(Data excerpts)
§
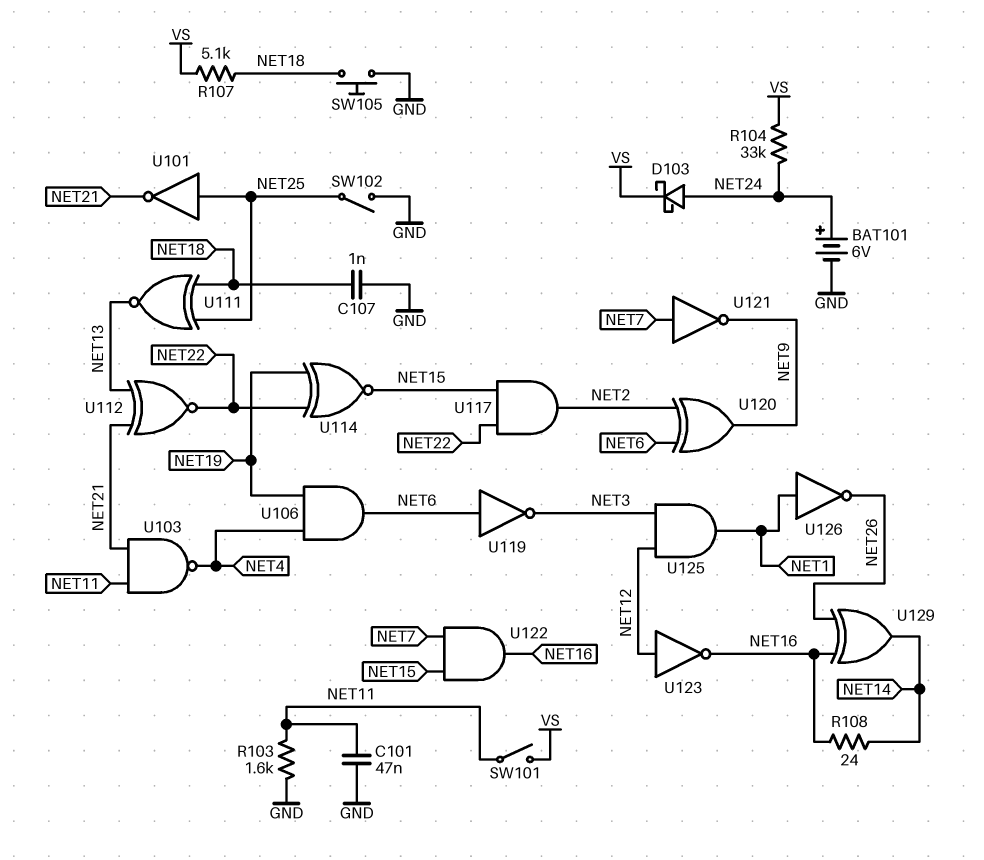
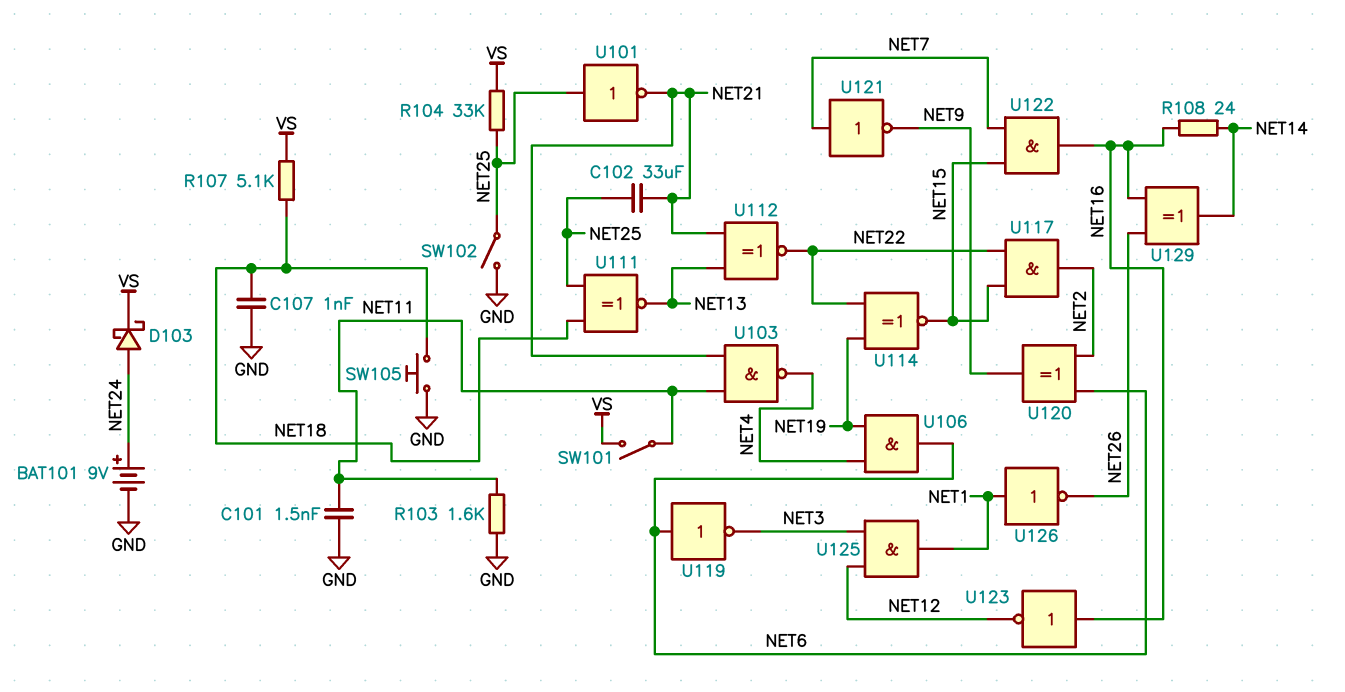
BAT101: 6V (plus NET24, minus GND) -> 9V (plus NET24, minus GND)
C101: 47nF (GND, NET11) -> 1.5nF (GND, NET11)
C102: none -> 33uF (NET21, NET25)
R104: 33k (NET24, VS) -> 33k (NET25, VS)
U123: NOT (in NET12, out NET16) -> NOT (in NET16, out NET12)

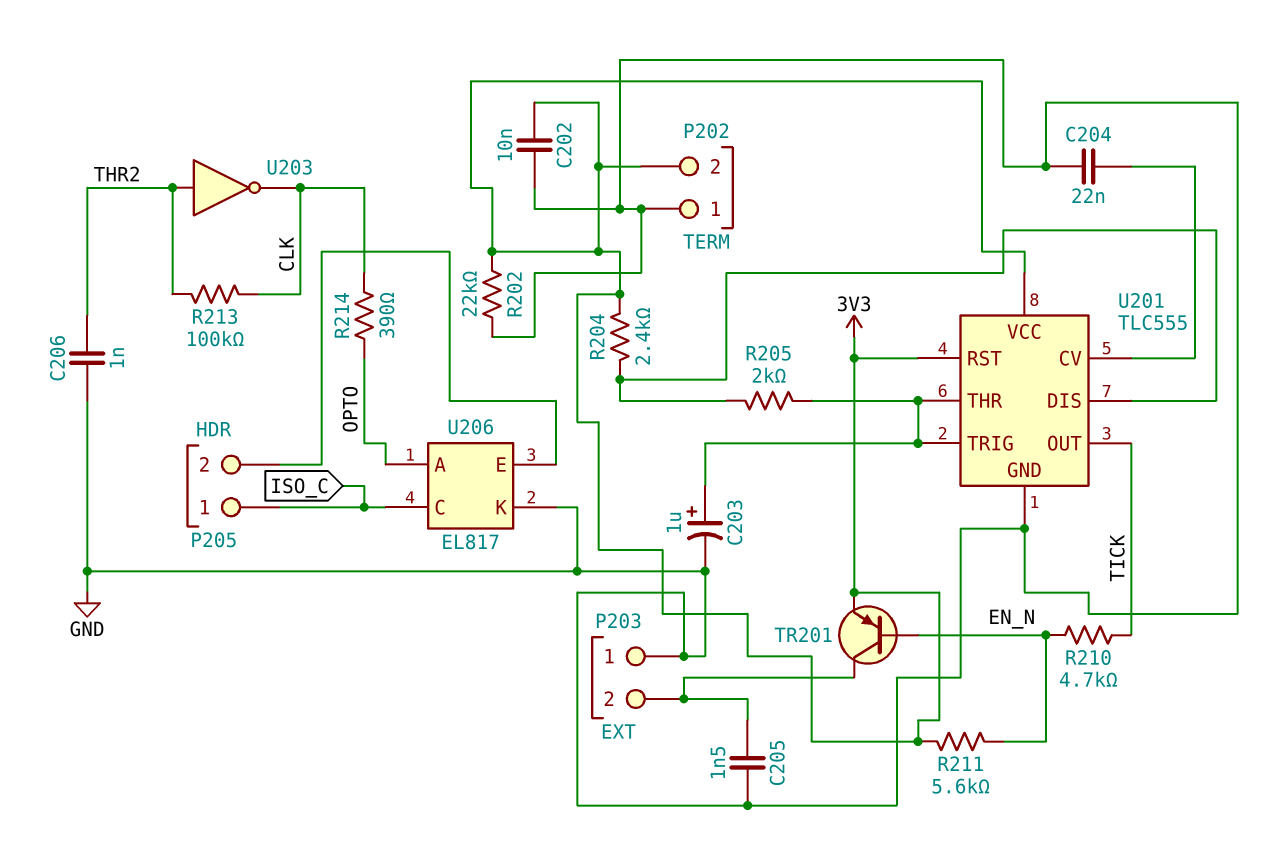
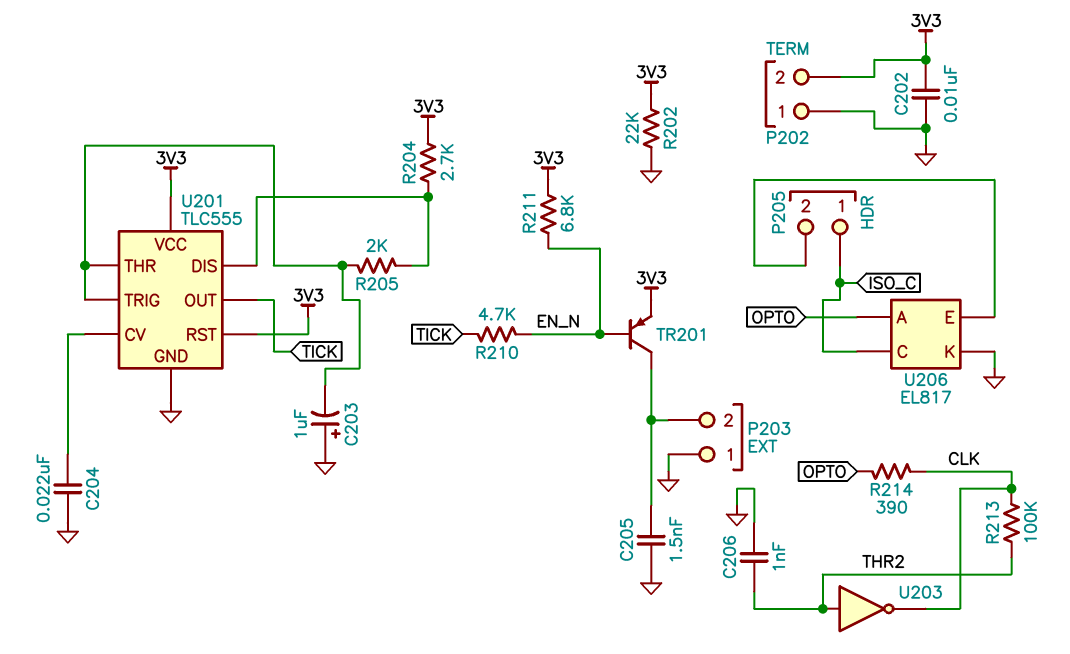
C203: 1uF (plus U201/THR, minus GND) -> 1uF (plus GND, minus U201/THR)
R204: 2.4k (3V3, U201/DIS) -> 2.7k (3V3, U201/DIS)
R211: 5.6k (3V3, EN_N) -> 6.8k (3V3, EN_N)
§
With the images excluded, reproduce the data above precisely as written.

ANSWER SECTION:
BAT101: 6V (plus NET24, minus GND) -> 9V (plus NET24, minus GND)
C101: 47nF (GND, NET11) -> 1.5nF (GND, NET11)
C102: none -> 33uF (NET21, NET25)
R104: 33k (NET24, VS) -> 33k (NET25, VS)
U123: NOT (in NET12, out NET16) -> NOT (in NET16, out NET12)

C203: 1uF (plus U201/THR, minus GND) -> 1uF (plus GND, minus U201/THR)
R204: 2.4k (3V3, U201/DIS) -> 2.7k (3V3, U201/DIS)
R211: 5.6k (3V3, EN_N) -> 6.8k (3V3, EN_N)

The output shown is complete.